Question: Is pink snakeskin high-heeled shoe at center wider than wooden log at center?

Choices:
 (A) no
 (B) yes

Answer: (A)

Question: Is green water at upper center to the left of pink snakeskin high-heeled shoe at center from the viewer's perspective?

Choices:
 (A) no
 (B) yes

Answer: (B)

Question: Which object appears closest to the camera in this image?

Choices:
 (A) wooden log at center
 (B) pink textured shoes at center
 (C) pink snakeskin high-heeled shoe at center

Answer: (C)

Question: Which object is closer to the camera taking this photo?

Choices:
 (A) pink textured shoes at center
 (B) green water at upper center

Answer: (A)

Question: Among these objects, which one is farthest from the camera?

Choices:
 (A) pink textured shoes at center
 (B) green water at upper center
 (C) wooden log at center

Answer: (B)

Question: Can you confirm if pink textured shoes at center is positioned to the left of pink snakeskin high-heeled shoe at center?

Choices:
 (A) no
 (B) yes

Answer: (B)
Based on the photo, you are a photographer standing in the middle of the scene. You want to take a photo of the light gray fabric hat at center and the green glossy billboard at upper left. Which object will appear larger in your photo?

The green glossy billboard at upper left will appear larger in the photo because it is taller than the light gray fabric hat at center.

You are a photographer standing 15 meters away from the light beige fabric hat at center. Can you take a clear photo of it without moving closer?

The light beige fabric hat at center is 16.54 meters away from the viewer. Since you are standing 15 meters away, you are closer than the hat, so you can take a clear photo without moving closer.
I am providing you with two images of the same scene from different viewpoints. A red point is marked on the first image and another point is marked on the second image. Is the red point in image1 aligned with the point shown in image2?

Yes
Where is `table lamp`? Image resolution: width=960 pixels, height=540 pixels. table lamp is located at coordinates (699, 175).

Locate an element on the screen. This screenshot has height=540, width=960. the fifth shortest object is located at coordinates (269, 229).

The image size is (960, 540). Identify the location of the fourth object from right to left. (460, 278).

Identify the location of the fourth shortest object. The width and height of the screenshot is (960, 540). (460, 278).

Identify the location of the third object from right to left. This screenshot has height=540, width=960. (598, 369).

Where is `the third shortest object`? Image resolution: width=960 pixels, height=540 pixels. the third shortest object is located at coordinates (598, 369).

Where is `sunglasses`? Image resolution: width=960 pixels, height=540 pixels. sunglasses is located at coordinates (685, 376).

- - -

=== WORK TO BE COMPLETED ===
Turn every line of the entries above into a numbered list, dropping the blank lines.

=== WRITTEN RESPONSE ===
1. Question: Is pink snakeskin high-heeled shoe at center wider than wooden log at center?
2. Choices:
3.  (A) no
4.  (B) yes
5. Answer: (A)
6. Question: Is green water at upper center to the left of pink snakeskin high-heeled shoe at center from the viewer's perspective?
7. Choices:
8.  (A) no
9.  (B) yes
10. Answer: (B)
11. Question: Which object appears closest to the camera in this image?
12. Choices:
13.  (A) wooden log at center
14.  (B) pink textured shoes at center
15.  (C) pink snakeskin high-heeled shoe at center
16. Answer: (C)
17. Question: Which object is closer to the camera taking this photo?
18. Choices:
19.  (A) pink textured shoes at center
20.  (B) green water at upper center
21. Answer: (A)
22. Question: Among these objects, which one is farthest from the camera?
23. Choices:
24.  (A) pink textured shoes at center
25.  (B) green water at upper center
26.  (C) wooden log at center
27. Answer: (B)
28. Question: Can you confirm if pink textured shoes at center is positioned to the left of pink snakeskin high-heeled shoe at center?
29. Choices:
30.  (A) no
31.  (B) yes
32. Answer: (B)
33. Based on the photo, you are a photographer standing in the middle of the scene. You want to take a photo of the light gray fabric hat at center and the green glossy billboard at upper left. Which object will appear larger in your photo?
34. The green glossy billboard at upper left will appear larger in the photo because it is taller than the light gray fabric hat at center.
35. You are a photographer standing 15 meters away from the light beige fabric hat at center. Can you take a clear photo of it without moving closer?
36. The light beige fabric hat at center is 16.54 meters away from the viewer. Since you are standing 15 meters away, you are closer than the hat, so you can take a clear photo without moving closer.
37. I am providing you with two images of the same scene from different viewpoints. A red point is marked on the first image and another point is marked on the second image. Is the red point in image1 aligned with the point shown in image2?
38. Yes
39. Where is `table lamp`? Image resolution: width=960 pixels, height=540 pixels. table lamp is located at coordinates (699, 175).
40. Locate an element on the screen. This screenshot has height=540, width=960. the fifth shortest object is located at coordinates (269, 229).
41. The image size is (960, 540). Identify the location of the fourth object from right to left. (460, 278).
42. Identify the location of the fourth shortest object. The width and height of the screenshot is (960, 540). (460, 278).
43. Identify the location of the third object from right to left. This screenshot has height=540, width=960. (598, 369).
44. Where is `the third shortest object`? Image resolution: width=960 pixels, height=540 pixels. the third shortest object is located at coordinates (598, 369).
45. Where is `sunglasses`? Image resolution: width=960 pixels, height=540 pixels. sunglasses is located at coordinates (685, 376).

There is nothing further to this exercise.